* [PROBLEM TO WORK ON] When "screwdriver" occurs in a line of the material, copy that line.

* [RECORDS FOR THIS EXERCISE]
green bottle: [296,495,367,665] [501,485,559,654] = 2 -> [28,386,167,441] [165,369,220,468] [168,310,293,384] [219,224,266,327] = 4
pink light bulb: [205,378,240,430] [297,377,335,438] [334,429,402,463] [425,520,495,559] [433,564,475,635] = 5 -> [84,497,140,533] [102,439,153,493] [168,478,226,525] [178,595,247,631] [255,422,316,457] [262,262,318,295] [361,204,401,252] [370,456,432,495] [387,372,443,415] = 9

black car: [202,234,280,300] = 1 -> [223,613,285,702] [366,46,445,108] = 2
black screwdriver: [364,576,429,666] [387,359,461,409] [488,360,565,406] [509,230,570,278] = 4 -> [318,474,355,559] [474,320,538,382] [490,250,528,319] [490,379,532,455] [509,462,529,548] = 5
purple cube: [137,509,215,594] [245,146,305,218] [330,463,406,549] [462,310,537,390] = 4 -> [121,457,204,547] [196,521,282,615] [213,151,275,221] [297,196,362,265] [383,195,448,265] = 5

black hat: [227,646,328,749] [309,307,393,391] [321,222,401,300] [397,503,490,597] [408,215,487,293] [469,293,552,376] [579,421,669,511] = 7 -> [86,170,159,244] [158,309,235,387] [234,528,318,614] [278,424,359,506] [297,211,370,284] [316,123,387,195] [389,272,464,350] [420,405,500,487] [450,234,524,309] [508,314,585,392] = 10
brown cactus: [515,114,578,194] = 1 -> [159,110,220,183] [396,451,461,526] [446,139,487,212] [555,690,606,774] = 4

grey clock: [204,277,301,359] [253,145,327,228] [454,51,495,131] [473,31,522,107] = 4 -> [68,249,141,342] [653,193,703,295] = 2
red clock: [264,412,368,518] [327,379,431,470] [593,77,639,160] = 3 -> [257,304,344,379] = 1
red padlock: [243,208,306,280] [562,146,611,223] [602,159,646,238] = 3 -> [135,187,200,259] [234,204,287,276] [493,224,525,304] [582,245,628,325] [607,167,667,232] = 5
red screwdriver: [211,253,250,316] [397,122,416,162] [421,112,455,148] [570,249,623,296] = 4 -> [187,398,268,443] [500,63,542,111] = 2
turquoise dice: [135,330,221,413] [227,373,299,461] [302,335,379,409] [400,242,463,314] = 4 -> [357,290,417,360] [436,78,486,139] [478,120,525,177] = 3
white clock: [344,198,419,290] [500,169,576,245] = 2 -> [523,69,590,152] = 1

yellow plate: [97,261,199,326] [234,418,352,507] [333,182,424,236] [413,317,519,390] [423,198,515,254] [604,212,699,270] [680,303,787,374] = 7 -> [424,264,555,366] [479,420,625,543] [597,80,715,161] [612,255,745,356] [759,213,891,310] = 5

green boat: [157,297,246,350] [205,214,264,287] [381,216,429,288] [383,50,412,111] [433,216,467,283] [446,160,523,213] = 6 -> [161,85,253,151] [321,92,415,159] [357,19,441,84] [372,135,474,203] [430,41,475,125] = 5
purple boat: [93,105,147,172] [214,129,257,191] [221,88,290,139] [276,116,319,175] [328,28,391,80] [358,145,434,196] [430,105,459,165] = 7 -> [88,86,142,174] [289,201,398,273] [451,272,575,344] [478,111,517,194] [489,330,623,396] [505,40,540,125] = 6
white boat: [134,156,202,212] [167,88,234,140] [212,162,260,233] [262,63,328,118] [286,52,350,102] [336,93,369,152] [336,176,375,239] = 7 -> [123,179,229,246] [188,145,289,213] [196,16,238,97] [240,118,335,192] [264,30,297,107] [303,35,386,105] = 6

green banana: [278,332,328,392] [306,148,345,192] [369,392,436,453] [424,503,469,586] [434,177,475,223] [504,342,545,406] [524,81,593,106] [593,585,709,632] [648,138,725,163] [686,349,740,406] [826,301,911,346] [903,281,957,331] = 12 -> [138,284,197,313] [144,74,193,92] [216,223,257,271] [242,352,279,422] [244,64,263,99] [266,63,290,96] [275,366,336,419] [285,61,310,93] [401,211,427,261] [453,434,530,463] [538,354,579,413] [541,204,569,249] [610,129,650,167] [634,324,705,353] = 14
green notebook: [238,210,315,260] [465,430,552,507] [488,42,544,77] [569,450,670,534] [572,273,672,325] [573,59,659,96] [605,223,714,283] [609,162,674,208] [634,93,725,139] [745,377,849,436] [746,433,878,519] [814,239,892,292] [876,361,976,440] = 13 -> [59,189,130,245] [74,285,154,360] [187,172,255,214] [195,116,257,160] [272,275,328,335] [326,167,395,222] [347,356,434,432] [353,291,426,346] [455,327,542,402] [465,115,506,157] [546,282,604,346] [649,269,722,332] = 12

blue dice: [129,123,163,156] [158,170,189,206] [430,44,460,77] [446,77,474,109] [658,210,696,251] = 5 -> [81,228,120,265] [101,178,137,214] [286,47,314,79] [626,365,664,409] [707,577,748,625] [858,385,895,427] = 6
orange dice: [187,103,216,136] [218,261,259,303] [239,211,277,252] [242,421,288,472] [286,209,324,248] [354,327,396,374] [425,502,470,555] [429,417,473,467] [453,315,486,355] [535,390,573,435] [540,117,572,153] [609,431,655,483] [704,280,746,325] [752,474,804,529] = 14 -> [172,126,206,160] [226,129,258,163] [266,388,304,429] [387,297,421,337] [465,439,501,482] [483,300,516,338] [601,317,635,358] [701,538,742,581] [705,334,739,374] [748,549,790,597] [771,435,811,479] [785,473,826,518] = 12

* [SOLUTION]
black screwdriver: [364,576,429,666] [387,359,461,409] [488,360,565,406] [509,230,570,278] = 4 -> [318,474,355,559] [474,320,538,382] [490,250,528,319] [490,379,532,455] [509,462,529,548] = 5
red screwdriver: [211,253,250,316] [397,122,416,162] [421,112,455,148] [570,249,623,296] = 4 -> [187,398,268,443] [500,63,542,111] = 2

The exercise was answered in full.